TASK OBJECTIVE: Your copy should match the entries exactly, except that it holds no pictures.

Saved entries
● ● ● ● ●
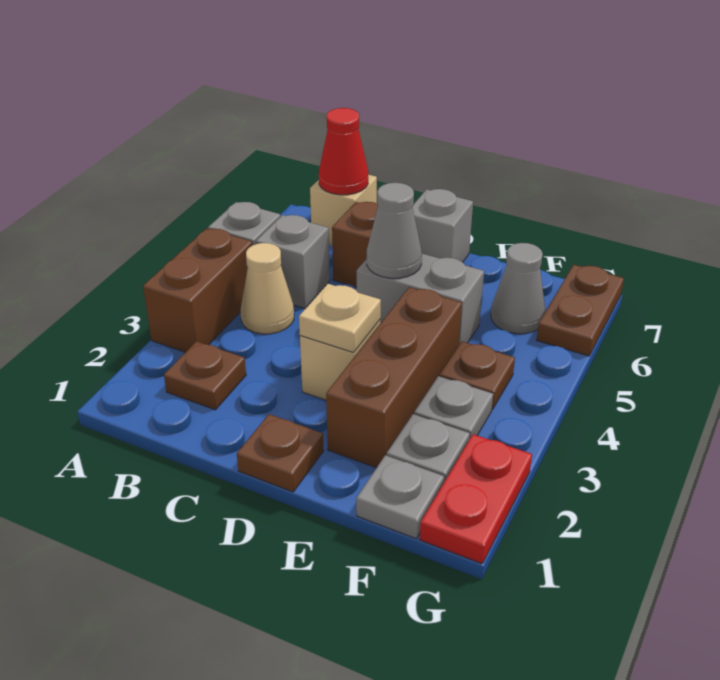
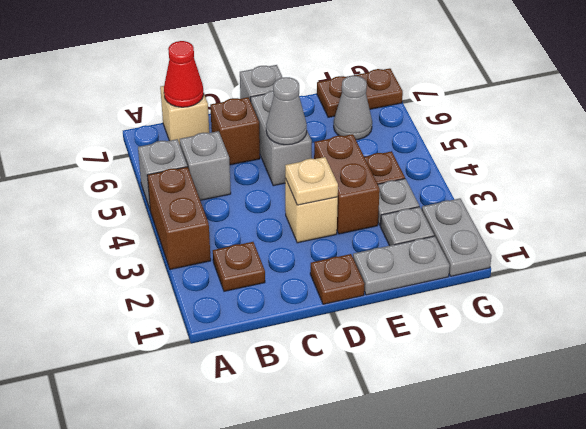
tan cone B4 level 1 -> none
grey brick D5:E5 level 1 -> grey brick D5:D6 level 1
brown brick E2:E4 level 1 -> brown brick E3:E4 level 1
grey plate F1 level 1 -> grey plate E1:F1 level 1
red plate G1:G2 level 1 -> grey plate G1:G2 level 1
brown plate G6:G7 level 1 -> brown plate F7:G7 level 1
● ● ● ● ●
TASK OUTPUT:
tan cone B4 level 1 -> none
grey brick D5:E5 level 1 -> grey brick D5:D6 level 1
brown brick E2:E4 level 1 -> brown brick E3:E4 level 1
grey plate F1 level 1 -> grey plate E1:F1 level 1
red plate G1:G2 level 1 -> grey plate G1:G2 level 1
brown plate G6:G7 level 1 -> brown plate F7:G7 level 1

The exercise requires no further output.